Write out the records again, starting with the line containing "expansive [1231, 244]" and going on through the line containing "rough [590, 818]", and switch "puppy" to "kitten" while leaving everything else unchanged.

| Data for the task |
• • • • •
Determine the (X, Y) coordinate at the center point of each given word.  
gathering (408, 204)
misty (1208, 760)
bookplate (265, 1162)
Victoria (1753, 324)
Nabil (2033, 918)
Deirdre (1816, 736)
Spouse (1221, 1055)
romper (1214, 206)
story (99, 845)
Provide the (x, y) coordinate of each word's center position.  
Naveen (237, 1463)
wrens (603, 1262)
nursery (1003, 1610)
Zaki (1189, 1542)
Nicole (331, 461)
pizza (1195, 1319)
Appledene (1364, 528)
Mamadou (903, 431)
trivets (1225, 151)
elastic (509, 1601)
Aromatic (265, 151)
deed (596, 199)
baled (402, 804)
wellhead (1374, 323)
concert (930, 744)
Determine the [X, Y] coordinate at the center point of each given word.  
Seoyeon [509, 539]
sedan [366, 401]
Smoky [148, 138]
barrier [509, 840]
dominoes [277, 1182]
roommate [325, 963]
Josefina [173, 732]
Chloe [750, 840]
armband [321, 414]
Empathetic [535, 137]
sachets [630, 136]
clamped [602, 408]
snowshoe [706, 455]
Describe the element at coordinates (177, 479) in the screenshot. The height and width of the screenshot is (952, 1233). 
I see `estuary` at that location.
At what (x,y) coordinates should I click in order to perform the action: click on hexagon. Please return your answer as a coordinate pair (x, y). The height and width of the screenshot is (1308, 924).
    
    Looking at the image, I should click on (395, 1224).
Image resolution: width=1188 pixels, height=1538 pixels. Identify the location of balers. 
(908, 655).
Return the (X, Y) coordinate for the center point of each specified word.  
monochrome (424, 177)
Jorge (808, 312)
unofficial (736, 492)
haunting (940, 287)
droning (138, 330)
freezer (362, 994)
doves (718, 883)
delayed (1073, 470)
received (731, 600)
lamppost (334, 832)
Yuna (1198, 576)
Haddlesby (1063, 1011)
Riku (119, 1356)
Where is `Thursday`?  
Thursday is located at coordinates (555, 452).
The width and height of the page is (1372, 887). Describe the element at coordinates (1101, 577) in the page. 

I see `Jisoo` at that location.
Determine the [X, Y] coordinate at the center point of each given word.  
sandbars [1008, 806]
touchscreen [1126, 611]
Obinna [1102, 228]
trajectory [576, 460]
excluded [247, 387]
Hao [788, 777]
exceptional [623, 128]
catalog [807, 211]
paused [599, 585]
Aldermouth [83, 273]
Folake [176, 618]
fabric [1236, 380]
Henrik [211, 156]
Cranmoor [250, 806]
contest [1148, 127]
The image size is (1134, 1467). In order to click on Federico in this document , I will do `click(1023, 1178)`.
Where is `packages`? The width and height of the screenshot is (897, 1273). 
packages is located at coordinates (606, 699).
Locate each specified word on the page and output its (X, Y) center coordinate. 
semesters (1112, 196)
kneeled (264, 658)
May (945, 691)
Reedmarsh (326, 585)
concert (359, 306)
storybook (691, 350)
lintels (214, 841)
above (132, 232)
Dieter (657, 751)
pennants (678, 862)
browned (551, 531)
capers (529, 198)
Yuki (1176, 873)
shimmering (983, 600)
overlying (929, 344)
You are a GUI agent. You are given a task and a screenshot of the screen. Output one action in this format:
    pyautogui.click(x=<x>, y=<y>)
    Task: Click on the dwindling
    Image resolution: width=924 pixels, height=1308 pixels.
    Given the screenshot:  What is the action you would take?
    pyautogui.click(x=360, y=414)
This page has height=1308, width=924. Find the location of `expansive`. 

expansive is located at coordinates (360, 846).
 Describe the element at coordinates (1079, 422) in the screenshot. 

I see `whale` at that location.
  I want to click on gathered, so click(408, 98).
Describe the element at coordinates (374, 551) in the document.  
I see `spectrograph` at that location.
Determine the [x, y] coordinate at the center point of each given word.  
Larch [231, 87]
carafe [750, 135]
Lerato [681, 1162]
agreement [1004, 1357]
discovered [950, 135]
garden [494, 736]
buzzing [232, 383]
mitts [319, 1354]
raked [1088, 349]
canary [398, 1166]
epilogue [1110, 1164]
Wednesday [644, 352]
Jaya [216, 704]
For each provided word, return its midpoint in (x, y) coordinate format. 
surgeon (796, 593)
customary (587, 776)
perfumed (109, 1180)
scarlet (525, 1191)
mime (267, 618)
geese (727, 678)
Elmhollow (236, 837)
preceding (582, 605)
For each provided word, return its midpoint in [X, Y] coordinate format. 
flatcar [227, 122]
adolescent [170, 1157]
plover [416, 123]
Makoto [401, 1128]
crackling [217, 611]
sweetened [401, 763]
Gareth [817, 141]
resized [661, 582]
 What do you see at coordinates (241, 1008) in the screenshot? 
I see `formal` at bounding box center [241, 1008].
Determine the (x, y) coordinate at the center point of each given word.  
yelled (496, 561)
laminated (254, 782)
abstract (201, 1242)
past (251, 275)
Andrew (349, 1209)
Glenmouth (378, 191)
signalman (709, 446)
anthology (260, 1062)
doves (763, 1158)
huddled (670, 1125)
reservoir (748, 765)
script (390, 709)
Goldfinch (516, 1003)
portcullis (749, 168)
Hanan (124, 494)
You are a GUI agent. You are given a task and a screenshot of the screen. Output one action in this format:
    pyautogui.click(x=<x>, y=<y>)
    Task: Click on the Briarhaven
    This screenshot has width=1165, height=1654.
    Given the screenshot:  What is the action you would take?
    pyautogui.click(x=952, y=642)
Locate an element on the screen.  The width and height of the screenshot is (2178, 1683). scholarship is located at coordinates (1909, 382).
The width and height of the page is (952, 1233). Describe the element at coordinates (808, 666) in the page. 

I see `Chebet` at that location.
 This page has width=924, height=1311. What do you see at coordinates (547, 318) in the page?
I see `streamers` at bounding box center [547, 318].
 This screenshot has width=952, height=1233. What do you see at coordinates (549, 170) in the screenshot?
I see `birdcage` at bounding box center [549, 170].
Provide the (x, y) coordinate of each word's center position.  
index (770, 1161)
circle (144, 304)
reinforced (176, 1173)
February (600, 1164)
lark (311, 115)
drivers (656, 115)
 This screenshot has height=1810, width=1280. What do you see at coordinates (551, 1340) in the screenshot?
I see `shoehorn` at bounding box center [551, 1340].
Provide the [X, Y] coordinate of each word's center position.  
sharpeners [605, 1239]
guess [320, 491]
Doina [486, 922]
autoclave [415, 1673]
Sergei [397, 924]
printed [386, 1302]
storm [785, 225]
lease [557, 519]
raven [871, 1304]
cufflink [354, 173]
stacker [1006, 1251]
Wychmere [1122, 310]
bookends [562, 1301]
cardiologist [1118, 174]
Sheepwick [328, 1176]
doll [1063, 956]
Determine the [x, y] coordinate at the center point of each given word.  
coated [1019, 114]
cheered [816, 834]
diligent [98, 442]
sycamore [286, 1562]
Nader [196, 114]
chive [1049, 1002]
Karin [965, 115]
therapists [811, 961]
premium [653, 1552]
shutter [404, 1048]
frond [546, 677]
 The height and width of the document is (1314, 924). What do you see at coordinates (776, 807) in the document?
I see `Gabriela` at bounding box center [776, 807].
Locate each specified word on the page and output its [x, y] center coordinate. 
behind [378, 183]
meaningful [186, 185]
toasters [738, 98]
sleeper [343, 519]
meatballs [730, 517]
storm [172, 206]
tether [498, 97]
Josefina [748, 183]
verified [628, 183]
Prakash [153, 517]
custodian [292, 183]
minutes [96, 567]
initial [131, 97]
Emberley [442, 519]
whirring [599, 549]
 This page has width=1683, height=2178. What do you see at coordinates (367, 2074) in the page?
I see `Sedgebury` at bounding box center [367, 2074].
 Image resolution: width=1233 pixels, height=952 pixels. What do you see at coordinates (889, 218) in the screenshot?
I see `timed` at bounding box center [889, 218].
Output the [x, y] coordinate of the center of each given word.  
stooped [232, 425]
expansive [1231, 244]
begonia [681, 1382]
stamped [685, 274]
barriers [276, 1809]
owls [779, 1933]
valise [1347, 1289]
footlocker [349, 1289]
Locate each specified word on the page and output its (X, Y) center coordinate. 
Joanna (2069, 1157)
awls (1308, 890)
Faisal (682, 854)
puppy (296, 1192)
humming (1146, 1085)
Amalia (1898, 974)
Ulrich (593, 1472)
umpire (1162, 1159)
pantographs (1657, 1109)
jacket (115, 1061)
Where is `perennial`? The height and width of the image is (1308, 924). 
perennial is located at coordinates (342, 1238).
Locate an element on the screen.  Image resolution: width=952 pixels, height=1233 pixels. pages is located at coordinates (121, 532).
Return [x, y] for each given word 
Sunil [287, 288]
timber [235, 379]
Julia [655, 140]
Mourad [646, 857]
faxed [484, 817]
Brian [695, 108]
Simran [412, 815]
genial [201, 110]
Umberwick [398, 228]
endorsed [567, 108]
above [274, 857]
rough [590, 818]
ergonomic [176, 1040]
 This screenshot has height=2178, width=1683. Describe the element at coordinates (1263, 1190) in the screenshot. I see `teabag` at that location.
• • • • •
| Response |
expansive [1231, 244]
begonia [681, 1382]
stamped [685, 274]
barriers [276, 1809]
owls [779, 1933]
valise [1347, 1289]
footlocker [349, 1289]
Locate each specified word on the page and output its (X, Y) center coordinate. 
Joanna (2069, 1157)
awls (1308, 890)
Faisal (682, 854)
kitten (296, 1192)
humming (1146, 1085)
Amalia (1898, 974)
Ulrich (593, 1472)
umpire (1162, 1159)
pantographs (1657, 1109)
jacket (115, 1061)
Where is `perennial`? The height and width of the image is (1308, 924). 
perennial is located at coordinates (342, 1238).
Locate an element on the screen.  Image resolution: width=952 pixels, height=1233 pixels. pages is located at coordinates (121, 532).
Return [x, y] for each given word 
Sunil [287, 288]
timber [235, 379]
Julia [655, 140]
Mourad [646, 857]
faxed [484, 817]
Brian [695, 108]
Simran [412, 815]
genial [201, 110]
Umberwick [398, 228]
endorsed [567, 108]
above [274, 857]
rough [590, 818]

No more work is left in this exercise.